WHAT THE EXERCISE ASKS: From the entries below, say how many lines carry the word "TICK", and give nothing but the number.

· · · · · · ·

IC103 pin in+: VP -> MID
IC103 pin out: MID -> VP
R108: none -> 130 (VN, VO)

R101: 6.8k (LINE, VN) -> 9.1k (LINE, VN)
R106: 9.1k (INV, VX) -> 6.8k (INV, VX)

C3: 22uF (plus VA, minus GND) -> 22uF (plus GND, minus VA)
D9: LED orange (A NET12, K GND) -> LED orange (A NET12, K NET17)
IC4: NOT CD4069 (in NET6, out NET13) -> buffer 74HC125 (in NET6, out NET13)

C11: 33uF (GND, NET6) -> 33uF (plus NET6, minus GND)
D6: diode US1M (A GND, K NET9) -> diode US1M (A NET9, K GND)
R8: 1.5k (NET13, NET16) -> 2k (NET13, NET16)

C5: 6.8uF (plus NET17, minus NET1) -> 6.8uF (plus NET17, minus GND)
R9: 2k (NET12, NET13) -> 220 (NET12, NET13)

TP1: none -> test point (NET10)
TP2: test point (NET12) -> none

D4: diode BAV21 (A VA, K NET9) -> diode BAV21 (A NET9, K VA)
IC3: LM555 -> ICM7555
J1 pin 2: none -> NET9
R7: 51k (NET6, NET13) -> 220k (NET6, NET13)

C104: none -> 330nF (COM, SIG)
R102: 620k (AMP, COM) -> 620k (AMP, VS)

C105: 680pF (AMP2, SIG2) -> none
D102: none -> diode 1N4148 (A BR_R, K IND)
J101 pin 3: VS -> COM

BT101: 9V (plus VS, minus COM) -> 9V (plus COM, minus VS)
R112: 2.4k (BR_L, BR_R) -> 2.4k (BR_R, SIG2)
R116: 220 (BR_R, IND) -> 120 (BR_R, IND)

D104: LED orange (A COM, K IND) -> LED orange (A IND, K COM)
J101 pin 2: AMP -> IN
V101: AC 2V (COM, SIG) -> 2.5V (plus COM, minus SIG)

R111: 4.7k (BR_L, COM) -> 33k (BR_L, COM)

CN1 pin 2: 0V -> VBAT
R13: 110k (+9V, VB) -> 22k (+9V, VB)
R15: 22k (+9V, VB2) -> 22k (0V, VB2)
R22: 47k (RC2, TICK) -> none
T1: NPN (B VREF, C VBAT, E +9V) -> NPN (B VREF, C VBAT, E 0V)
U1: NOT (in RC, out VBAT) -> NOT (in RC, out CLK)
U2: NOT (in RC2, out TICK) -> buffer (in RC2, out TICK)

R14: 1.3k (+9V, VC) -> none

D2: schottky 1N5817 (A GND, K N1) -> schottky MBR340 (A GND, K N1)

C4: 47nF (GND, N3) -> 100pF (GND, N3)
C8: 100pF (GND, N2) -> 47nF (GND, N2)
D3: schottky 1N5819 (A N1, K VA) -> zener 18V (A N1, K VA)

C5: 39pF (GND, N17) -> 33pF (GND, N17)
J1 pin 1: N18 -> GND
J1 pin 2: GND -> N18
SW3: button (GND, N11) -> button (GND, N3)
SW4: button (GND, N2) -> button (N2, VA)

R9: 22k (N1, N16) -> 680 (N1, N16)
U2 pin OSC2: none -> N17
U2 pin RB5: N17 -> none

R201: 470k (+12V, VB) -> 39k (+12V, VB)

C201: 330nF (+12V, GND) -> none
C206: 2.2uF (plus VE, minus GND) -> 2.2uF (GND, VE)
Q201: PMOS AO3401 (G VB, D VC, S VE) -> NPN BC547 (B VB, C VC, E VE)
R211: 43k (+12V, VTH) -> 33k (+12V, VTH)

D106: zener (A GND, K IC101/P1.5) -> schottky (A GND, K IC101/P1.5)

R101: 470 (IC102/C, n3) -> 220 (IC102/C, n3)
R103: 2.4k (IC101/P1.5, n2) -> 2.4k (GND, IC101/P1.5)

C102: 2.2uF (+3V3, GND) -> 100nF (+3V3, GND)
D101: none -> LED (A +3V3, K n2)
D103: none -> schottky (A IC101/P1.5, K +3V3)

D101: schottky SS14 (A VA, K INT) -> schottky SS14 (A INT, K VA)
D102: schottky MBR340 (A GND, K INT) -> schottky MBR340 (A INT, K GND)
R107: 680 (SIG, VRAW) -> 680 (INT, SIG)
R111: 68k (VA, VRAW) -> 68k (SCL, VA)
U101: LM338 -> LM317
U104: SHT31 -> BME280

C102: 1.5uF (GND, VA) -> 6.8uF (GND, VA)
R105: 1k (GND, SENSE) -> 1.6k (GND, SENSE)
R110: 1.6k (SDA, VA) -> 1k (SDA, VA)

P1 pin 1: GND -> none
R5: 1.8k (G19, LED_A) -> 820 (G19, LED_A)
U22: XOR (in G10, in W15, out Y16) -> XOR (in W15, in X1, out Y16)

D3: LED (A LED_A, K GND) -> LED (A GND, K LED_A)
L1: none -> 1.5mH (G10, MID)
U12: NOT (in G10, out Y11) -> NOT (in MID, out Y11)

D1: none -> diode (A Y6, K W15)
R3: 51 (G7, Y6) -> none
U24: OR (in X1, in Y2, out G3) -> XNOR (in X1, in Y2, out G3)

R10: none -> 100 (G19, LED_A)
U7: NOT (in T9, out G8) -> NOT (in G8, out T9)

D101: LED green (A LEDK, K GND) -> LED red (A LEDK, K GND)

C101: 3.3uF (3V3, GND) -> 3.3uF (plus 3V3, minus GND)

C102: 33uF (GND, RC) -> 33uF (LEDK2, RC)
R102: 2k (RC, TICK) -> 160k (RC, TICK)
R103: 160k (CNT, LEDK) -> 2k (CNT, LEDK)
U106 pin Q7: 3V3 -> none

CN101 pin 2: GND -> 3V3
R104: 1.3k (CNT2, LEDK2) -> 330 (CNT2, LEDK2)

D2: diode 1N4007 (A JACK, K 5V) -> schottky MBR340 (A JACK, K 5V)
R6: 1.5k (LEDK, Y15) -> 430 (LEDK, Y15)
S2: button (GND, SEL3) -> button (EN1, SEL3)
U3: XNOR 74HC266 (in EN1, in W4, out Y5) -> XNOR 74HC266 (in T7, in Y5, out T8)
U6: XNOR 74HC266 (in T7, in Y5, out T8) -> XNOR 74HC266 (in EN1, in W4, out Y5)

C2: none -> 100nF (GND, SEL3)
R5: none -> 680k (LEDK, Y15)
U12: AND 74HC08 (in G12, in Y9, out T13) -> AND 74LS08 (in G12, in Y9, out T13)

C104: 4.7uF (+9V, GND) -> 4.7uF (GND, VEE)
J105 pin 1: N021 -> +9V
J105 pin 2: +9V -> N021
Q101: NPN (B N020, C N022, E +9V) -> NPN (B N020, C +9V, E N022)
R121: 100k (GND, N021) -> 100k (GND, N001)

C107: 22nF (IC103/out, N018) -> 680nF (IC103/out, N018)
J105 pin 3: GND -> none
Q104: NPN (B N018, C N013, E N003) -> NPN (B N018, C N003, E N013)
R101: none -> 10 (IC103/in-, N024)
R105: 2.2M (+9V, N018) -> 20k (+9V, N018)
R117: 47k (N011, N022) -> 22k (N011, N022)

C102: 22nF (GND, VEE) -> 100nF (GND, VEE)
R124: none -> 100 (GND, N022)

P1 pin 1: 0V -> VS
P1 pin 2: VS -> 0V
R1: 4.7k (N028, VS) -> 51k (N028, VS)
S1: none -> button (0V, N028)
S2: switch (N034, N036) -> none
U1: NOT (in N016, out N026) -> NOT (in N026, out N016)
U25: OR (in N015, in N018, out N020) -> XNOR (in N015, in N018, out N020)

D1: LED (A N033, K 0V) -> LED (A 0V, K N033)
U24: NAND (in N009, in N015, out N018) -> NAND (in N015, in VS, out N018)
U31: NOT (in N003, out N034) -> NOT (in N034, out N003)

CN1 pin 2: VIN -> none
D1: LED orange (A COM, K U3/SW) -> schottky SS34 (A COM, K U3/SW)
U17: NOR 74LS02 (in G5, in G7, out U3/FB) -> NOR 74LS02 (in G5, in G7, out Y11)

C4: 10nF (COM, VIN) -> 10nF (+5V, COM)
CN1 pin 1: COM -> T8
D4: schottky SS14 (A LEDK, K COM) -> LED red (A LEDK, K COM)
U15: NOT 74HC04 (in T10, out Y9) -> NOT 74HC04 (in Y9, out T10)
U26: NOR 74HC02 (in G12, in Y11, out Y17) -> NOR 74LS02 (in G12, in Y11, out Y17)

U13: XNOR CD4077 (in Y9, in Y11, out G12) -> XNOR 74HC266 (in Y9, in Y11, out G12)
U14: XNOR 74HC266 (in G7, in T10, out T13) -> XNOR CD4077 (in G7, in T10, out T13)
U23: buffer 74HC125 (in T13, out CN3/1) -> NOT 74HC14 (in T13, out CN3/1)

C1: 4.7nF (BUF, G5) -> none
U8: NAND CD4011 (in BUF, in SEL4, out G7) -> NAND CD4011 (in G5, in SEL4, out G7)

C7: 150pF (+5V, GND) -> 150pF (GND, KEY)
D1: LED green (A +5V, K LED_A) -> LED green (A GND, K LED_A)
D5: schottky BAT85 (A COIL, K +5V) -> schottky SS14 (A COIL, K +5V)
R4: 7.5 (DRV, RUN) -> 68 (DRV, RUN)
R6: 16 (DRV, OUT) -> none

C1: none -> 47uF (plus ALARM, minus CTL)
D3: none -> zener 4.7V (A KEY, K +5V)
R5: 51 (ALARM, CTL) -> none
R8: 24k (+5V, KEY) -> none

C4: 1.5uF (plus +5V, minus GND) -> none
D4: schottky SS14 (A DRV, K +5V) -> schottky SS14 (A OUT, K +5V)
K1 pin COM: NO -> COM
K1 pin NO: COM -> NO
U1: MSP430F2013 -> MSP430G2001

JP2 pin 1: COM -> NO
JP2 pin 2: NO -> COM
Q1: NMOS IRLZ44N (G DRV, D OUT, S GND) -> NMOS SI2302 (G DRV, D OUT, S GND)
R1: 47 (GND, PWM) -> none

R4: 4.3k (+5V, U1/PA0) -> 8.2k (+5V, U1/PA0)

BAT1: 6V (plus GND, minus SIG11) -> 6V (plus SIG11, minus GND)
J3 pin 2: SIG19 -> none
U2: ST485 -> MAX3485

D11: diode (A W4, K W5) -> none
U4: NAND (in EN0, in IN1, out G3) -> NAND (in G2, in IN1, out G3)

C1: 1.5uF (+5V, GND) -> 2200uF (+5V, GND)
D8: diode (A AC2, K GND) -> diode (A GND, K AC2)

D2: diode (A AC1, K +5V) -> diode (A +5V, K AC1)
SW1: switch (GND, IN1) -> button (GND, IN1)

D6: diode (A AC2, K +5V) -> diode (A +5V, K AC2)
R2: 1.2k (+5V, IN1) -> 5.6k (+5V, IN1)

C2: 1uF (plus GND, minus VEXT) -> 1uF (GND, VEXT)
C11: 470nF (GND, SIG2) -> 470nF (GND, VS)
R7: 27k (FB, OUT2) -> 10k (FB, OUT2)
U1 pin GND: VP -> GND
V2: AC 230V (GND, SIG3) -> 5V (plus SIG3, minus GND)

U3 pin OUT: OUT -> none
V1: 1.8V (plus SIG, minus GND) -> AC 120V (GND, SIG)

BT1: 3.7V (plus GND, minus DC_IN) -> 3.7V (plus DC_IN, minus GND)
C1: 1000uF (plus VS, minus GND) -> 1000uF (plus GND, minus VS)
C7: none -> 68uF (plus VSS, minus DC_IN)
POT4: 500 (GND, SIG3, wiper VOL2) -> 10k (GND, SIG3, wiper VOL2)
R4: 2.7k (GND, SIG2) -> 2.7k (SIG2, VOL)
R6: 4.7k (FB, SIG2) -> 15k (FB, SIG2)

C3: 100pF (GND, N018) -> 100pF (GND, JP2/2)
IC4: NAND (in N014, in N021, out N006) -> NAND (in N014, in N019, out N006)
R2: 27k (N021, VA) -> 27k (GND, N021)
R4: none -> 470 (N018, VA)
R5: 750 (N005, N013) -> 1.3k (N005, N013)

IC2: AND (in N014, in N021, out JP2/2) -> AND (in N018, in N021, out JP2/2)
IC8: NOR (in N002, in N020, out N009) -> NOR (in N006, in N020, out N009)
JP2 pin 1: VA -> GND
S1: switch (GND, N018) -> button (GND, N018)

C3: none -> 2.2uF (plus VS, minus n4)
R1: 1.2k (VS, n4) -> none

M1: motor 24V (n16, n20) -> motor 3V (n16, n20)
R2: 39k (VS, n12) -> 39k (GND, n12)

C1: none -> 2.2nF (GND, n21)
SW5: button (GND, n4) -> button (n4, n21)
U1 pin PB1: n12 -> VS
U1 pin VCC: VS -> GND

· · · · · · ·

OUTPUT OF THE TASK: 3